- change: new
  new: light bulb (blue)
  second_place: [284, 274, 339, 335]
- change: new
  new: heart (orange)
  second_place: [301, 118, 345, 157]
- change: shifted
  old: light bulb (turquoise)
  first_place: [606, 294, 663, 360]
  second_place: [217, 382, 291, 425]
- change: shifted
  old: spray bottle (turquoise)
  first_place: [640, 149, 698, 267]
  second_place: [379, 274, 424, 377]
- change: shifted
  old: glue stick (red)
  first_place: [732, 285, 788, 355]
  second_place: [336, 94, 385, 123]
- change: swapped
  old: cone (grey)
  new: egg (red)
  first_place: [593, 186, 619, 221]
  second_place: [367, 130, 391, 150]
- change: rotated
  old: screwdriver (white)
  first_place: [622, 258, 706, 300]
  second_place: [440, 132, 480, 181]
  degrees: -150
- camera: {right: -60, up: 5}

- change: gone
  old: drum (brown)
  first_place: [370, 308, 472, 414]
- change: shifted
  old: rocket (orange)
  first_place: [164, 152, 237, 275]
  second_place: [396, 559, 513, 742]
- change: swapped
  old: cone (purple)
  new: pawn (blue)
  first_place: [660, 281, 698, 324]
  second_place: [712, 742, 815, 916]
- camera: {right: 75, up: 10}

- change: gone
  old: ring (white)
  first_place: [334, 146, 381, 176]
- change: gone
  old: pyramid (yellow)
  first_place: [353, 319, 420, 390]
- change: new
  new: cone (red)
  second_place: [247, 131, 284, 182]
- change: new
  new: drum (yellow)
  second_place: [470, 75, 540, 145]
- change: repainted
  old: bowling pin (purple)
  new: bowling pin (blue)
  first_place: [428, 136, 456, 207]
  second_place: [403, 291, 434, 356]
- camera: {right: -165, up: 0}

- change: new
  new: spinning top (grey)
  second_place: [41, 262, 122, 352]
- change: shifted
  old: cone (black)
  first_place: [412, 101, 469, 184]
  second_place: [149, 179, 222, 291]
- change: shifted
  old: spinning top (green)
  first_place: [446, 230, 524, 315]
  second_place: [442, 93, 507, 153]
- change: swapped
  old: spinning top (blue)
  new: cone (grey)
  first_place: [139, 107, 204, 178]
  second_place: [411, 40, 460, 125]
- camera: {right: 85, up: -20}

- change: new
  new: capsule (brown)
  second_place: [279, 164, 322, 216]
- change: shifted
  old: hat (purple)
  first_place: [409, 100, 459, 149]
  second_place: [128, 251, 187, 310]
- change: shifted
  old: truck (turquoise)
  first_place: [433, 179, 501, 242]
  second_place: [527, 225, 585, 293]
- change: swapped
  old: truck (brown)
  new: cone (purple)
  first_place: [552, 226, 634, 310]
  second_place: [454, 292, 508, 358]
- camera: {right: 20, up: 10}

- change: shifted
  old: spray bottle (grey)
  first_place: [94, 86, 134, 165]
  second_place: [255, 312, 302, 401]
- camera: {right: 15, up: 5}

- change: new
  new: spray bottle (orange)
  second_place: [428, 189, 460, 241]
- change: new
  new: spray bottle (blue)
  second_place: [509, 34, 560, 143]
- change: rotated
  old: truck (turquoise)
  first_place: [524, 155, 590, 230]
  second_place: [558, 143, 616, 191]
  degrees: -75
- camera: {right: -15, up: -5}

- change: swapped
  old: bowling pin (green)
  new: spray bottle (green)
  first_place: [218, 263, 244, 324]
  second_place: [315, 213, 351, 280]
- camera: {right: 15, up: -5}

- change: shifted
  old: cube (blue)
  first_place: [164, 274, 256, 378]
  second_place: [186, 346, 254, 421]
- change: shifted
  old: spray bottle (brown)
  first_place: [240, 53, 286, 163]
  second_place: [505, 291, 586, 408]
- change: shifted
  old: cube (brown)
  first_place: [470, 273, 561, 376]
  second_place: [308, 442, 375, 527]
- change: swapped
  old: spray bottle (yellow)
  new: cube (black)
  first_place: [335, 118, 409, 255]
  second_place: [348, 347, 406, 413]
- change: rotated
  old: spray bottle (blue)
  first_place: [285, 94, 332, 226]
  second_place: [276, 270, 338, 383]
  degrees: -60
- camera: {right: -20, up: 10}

→ **WHAT IS NEEDED**
In the data above, start at the line that has "new: egg (red)", stop after the line that has "degrees: -150", and print every line in between exactly as it stands.

→ **FINAL ANSWER**
  new: egg (red)
  first_place: [593, 186, 619, 221]
  second_place: [367, 130, 391, 150]
- change: rotated
  old: screwdriver (white)
  first_place: [622, 258, 706, 300]
  second_place: [440, 132, 480, 181]
  degrees: -150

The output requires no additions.